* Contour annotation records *

::::::::

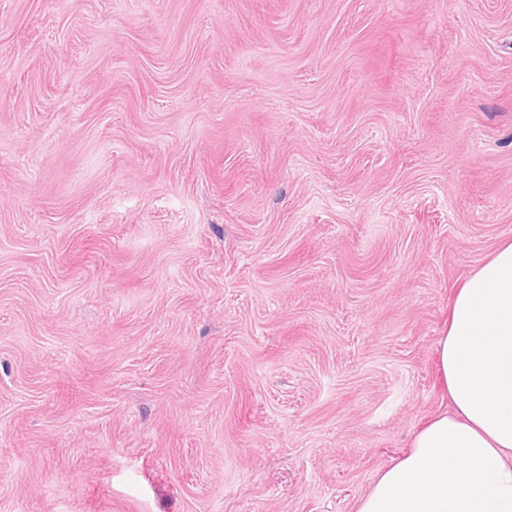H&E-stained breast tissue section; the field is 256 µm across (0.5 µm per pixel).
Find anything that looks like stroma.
<instances>
[{"label": "stroma", "instance_id": "35a3bbf8", "mask_svg": "<svg viewBox=\"0 0 512 512\" xmlns=\"http://www.w3.org/2000/svg\"><path fill=\"white\" fill-rule=\"evenodd\" d=\"M512 240V0H0V512H355Z\"/></svg>", "mask_w": 512, "mask_h": 512}]
</instances>
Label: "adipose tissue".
I'll list each match as a JSON object with an SVG mask.
<instances>
[{
    "instance_id": "1",
    "label": "adipose tissue",
    "mask_w": 512,
    "mask_h": 512,
    "mask_svg": "<svg viewBox=\"0 0 512 512\" xmlns=\"http://www.w3.org/2000/svg\"><path fill=\"white\" fill-rule=\"evenodd\" d=\"M437 369L450 410L421 425L356 512H512V241L455 291Z\"/></svg>"
}]
</instances>
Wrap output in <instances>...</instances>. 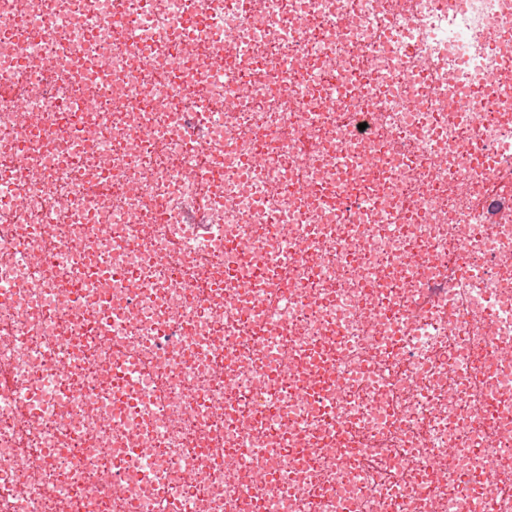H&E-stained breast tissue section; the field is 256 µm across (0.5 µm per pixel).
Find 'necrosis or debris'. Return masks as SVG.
<instances>
[{"instance_id":"4bbe7bcc","label":"necrosis or debris","mask_w":512,"mask_h":512,"mask_svg":"<svg viewBox=\"0 0 512 512\" xmlns=\"http://www.w3.org/2000/svg\"><path fill=\"white\" fill-rule=\"evenodd\" d=\"M510 30L0 0V512H512Z\"/></svg>"}]
</instances>
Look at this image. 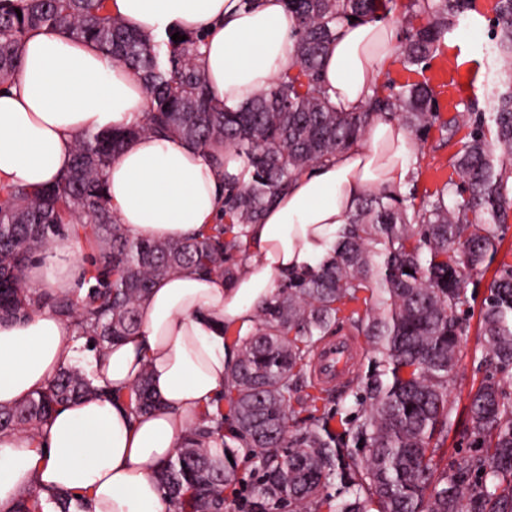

::::::::

* STATED PROBLEM *
Exactly those lines that run from the line holding "Find 'necrosis or" to the end of the listing above, both included, are to be reproduced, with pictures left out.

* CORRECT RESPONSE *
Find 'necrosis or debris'. Return masks as SVG.
<instances>
[{"instance_id":"4bbe7bcc","label":"necrosis or debris","mask_w":512,"mask_h":512,"mask_svg":"<svg viewBox=\"0 0 512 512\" xmlns=\"http://www.w3.org/2000/svg\"><path fill=\"white\" fill-rule=\"evenodd\" d=\"M510 30L0 0V512H512Z\"/></svg>"}]
</instances>
Look at this image. 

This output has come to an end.